#### WORK INSTRUCTIONS:
Having located "SERVO2 pin PWM: D4 -> RX" in the listing below, write out its line and every following line exactly, last line included, without the pictures.

#### DATA PROVIDED:

[Start of section]

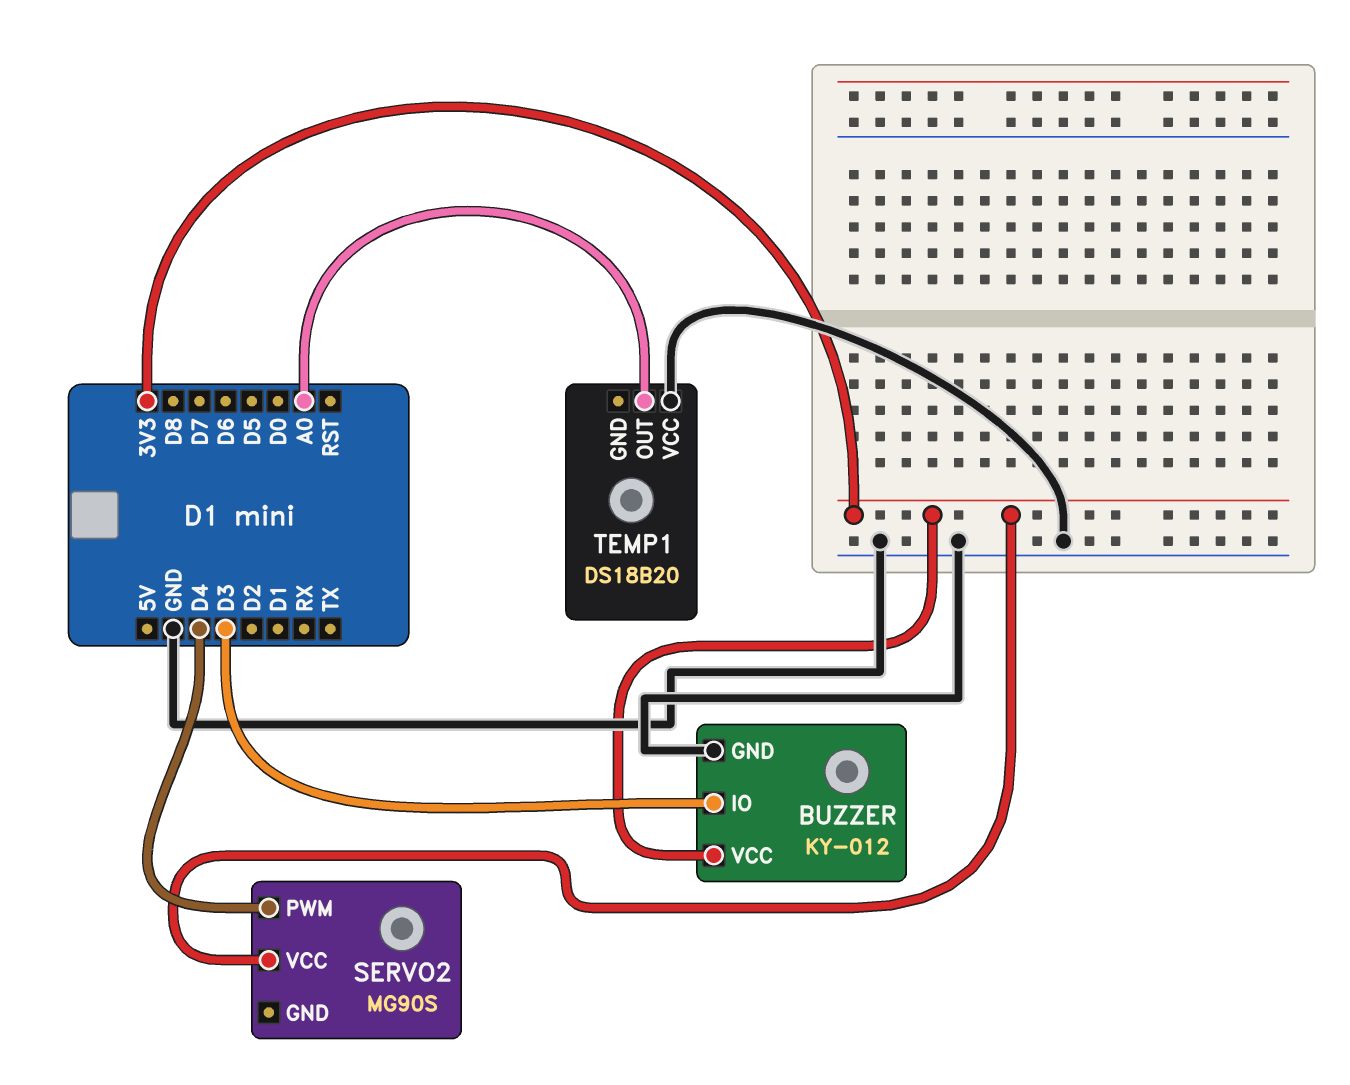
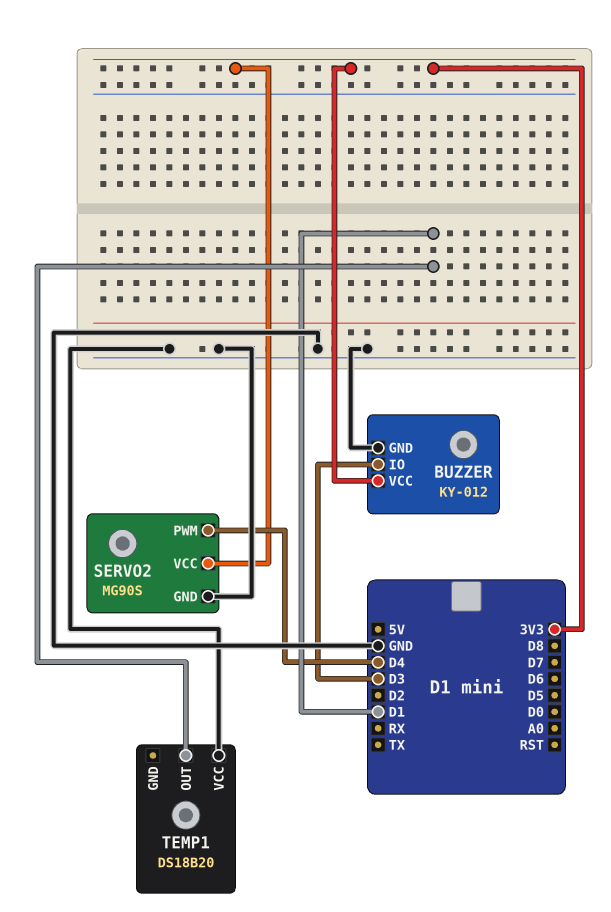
SERVO2 pin GND: none -> GND
TEMP1 pin OUT: A0 -> D1

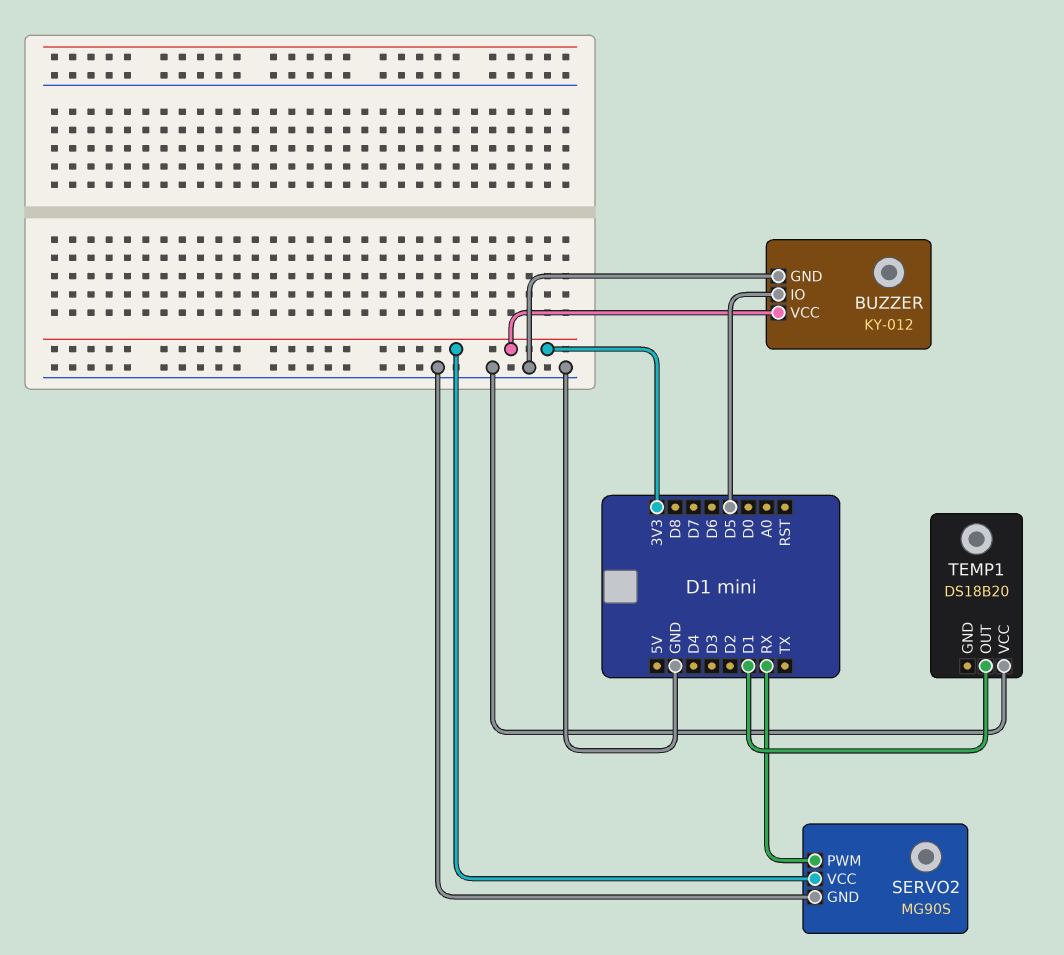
BUZZER pin IO: D3 -> D5
SERVO2 pin PWM: D4 -> RX

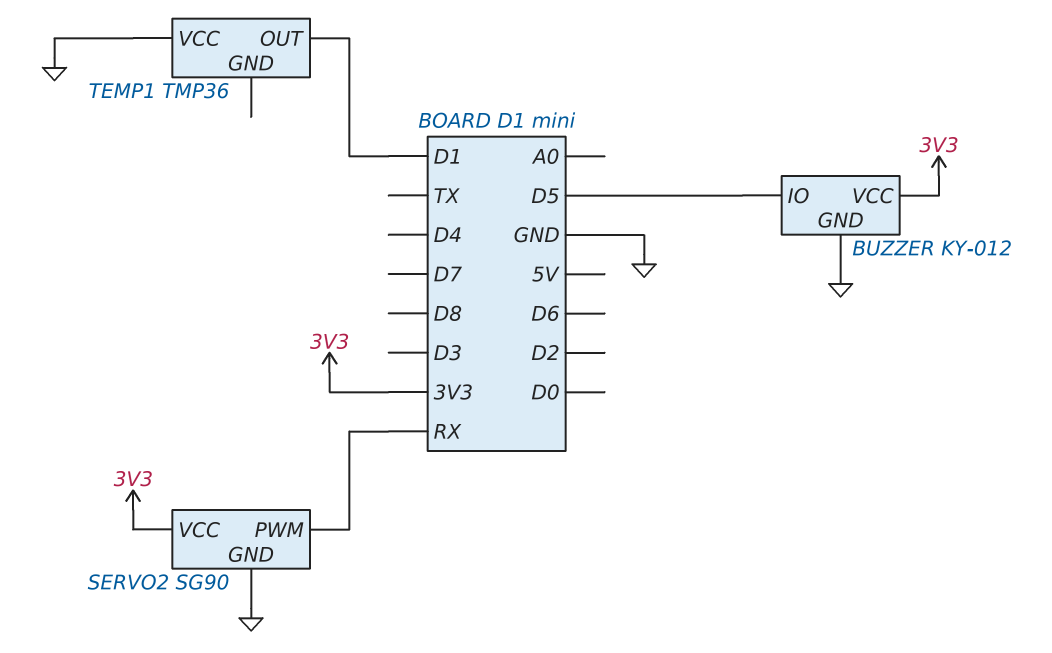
SERVO2: MG90S -> SG90
TEMP1: DS18B20 -> TMP36

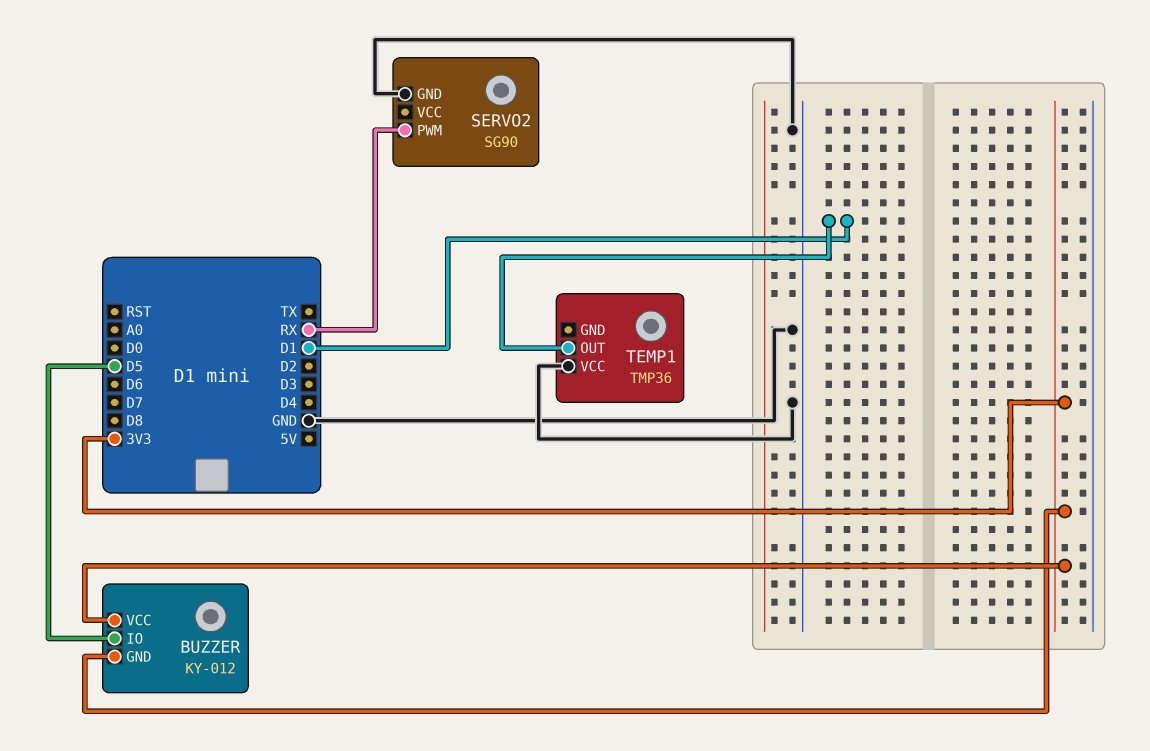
BUZZER pin GND: GND -> 3V3
SERVO2 pin VCC: 3V3 -> none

[End of section]

#### ANSWER SPACE:
SERVO2 pin PWM: D4 -> RX

SERVO2: MG90S -> SG90
TEMP1: DS18B20 -> TMP36

BUZZER pin GND: GND -> 3V3
SERVO2 pin VCC: 3V3 -> none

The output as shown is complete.